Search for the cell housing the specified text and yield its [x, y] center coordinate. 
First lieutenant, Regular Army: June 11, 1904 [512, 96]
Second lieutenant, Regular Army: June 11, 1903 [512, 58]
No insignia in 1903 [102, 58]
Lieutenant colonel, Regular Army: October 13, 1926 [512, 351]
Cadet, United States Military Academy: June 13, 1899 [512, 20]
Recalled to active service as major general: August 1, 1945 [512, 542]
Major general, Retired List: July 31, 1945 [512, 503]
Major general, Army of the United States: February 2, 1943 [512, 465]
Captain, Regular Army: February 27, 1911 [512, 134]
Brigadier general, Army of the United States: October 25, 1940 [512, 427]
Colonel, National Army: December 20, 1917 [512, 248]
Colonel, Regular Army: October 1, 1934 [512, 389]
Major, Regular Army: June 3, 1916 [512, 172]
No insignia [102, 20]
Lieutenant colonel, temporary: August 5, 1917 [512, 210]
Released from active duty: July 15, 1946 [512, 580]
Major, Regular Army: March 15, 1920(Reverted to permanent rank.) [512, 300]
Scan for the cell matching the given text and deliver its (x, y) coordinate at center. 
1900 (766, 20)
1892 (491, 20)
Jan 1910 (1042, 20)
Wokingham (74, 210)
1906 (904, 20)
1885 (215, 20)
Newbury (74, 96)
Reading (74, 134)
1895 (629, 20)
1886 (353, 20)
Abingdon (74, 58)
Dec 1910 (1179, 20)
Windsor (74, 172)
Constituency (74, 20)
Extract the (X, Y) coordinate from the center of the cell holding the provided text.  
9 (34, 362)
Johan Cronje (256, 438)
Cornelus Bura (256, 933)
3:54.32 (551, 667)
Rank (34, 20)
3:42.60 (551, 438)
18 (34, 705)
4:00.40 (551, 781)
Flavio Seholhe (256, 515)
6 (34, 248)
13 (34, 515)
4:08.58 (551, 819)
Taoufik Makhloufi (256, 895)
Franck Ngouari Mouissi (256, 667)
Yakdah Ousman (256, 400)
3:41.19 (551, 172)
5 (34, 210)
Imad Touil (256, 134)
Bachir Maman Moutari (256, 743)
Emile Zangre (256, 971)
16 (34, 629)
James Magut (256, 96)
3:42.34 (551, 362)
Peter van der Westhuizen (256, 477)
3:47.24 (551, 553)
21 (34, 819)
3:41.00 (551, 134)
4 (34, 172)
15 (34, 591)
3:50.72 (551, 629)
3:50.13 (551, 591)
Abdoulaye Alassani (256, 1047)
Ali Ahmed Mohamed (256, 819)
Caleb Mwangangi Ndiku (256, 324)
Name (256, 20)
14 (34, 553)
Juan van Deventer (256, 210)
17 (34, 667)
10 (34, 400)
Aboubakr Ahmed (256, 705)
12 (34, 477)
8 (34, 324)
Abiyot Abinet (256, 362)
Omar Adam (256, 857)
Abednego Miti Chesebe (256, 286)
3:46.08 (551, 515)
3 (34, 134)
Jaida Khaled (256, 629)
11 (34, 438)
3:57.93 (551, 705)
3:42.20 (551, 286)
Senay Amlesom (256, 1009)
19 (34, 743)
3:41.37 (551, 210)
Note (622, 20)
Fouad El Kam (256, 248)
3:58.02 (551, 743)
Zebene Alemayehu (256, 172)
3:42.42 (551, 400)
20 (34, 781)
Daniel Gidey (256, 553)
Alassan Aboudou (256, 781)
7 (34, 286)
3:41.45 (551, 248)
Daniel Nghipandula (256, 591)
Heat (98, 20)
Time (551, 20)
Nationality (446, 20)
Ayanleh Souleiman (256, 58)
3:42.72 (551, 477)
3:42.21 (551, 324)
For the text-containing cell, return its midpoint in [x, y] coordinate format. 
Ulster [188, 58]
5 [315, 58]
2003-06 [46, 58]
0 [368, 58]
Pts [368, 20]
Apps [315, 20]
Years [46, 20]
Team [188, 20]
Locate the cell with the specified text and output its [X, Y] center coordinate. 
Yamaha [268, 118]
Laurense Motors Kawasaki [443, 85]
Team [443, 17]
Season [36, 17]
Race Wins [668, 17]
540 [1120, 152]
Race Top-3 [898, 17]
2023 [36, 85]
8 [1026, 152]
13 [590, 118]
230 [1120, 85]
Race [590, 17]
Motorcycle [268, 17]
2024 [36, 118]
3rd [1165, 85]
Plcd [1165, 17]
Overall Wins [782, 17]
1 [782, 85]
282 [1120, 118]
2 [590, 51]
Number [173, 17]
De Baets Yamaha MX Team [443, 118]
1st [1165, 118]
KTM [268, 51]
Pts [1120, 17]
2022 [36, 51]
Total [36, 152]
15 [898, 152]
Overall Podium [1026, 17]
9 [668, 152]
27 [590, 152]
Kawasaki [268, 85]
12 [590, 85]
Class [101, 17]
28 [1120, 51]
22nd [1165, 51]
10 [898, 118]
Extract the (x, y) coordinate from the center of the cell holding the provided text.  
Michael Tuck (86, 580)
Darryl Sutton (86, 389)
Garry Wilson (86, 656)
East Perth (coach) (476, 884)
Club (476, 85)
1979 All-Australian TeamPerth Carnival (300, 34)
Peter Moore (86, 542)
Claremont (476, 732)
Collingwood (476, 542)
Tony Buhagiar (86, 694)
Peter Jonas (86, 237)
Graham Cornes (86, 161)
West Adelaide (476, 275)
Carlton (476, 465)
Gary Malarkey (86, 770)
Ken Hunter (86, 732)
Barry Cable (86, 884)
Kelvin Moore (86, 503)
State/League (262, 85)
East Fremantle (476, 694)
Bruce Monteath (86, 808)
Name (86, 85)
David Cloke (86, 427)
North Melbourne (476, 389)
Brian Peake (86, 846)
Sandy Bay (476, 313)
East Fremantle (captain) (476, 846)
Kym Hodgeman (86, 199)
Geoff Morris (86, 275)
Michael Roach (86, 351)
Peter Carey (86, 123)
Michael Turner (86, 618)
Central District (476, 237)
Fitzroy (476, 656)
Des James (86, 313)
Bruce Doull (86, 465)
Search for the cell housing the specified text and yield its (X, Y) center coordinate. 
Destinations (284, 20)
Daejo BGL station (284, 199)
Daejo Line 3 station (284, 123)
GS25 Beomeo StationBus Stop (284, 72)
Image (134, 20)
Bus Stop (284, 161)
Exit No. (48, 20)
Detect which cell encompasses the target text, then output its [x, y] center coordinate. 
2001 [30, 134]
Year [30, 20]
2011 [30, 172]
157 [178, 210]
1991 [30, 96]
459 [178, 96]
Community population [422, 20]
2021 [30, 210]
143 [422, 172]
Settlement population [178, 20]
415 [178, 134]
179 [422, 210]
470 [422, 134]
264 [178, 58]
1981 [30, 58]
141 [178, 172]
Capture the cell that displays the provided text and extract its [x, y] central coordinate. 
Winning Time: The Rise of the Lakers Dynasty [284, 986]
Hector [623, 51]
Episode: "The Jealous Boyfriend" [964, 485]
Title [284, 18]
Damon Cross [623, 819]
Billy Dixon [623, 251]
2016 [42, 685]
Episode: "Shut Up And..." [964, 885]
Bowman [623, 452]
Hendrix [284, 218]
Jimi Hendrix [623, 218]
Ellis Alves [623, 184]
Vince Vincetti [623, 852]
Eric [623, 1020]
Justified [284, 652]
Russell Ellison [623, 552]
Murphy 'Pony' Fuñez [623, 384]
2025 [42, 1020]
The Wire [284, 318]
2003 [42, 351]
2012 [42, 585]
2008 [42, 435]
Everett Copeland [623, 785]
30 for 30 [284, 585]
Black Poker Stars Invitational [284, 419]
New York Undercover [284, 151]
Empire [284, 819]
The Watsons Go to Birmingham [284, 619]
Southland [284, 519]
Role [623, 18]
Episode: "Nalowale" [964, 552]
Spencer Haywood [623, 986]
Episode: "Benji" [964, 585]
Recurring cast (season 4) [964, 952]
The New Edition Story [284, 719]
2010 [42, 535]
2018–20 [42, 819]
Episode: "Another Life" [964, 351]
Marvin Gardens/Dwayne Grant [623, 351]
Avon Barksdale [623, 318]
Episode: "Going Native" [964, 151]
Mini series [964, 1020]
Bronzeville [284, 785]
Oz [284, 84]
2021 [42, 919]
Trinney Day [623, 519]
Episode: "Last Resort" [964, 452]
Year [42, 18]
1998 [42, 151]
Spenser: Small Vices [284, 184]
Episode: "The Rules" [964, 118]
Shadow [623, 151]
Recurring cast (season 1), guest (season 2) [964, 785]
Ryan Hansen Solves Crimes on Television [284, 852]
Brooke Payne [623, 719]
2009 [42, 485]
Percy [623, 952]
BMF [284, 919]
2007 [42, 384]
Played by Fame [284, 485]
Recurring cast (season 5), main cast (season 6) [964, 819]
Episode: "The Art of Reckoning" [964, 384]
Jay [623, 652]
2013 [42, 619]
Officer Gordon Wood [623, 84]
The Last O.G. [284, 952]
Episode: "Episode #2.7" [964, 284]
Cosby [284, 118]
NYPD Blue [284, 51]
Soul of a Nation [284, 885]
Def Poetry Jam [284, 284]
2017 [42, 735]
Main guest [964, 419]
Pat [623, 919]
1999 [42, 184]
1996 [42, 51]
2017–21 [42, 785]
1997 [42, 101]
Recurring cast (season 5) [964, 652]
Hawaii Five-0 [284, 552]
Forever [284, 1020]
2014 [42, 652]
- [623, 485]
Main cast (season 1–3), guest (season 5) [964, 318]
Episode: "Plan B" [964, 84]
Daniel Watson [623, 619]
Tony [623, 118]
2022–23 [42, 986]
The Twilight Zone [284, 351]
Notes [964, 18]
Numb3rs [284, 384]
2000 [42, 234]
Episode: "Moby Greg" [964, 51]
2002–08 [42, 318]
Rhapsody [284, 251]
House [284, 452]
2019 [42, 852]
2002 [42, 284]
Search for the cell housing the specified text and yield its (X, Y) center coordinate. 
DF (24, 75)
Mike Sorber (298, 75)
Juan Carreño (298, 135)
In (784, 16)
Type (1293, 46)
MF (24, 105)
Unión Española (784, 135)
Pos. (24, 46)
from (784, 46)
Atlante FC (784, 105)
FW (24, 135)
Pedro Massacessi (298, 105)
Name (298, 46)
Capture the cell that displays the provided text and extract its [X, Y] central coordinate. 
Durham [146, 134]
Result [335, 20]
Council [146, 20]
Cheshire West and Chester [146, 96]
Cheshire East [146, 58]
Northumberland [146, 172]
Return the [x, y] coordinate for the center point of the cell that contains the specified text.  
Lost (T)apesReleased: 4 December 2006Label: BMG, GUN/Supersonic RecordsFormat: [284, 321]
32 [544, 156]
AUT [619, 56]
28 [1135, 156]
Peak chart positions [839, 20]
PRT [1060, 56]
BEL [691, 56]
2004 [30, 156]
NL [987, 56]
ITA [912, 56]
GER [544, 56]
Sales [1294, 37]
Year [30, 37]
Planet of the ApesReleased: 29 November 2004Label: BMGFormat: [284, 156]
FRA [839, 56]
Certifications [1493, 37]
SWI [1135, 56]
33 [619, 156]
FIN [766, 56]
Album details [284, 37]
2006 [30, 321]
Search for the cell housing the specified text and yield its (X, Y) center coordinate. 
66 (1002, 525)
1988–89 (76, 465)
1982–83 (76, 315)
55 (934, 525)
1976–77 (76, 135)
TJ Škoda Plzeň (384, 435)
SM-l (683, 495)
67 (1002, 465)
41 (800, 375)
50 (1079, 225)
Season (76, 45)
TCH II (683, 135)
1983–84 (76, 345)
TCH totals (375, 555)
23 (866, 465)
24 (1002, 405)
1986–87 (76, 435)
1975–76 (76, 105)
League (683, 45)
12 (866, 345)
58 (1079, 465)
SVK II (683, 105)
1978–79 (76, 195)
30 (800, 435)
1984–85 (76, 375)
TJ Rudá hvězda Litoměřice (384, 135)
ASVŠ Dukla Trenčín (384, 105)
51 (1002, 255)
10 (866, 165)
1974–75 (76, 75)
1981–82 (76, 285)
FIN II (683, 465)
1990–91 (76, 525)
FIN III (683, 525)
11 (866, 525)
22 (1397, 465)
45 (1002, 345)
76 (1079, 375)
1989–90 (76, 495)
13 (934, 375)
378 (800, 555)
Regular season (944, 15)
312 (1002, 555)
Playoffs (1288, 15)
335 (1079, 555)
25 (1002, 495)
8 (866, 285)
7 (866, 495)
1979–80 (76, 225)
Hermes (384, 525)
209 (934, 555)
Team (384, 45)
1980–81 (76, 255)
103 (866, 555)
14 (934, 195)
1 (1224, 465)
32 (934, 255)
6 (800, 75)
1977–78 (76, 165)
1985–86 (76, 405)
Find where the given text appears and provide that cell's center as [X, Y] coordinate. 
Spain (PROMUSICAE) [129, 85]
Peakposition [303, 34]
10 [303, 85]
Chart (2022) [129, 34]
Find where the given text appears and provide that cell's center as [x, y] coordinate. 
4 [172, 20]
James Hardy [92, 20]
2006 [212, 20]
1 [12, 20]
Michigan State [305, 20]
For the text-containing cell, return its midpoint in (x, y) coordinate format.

**Stated exercise:** Render everything from the start of the items above down to the line containing "Released from active", inclusive, as a numbered list, leaving out any blank lines.

**Written solution:**
1. Search for the cell housing the specified text and yield its [x, y] center coordinate. 
2. First lieutenant, Regular Army: June 11, 1904 [512, 96]
3. Second lieutenant, Regular Army: June 11, 1903 [512, 58]
4. No insignia in 1903 [102, 58]
5. Lieutenant colonel, Regular Army: October 13, 1926 [512, 351]
6. Cadet, United States Military Academy: June 13, 1899 [512, 20]
7. Recalled to active service as major general: August 1, 1945 [512, 542]
8. Major general, Retired List: July 31, 1945 [512, 503]
9. Major general, Army of the United States: February 2, 1943 [512, 465]
10. Captain, Regular Army: February 27, 1911 [512, 134]
11. Brigadier general, Army of the United States: October 25, 1940 [512, 427]
12. Colonel, National Army: December 20, 1917 [512, 248]
13. Colonel, Regular Army: October 1, 1934 [512, 389]
14. Major, Regular Army: June 3, 1916 [512, 172]
15. No insignia [102, 20]
16. Lieutenant colonel, temporary: August 5, 1917 [512, 210]
17. Released from active duty: July 15, 1946 [512, 580]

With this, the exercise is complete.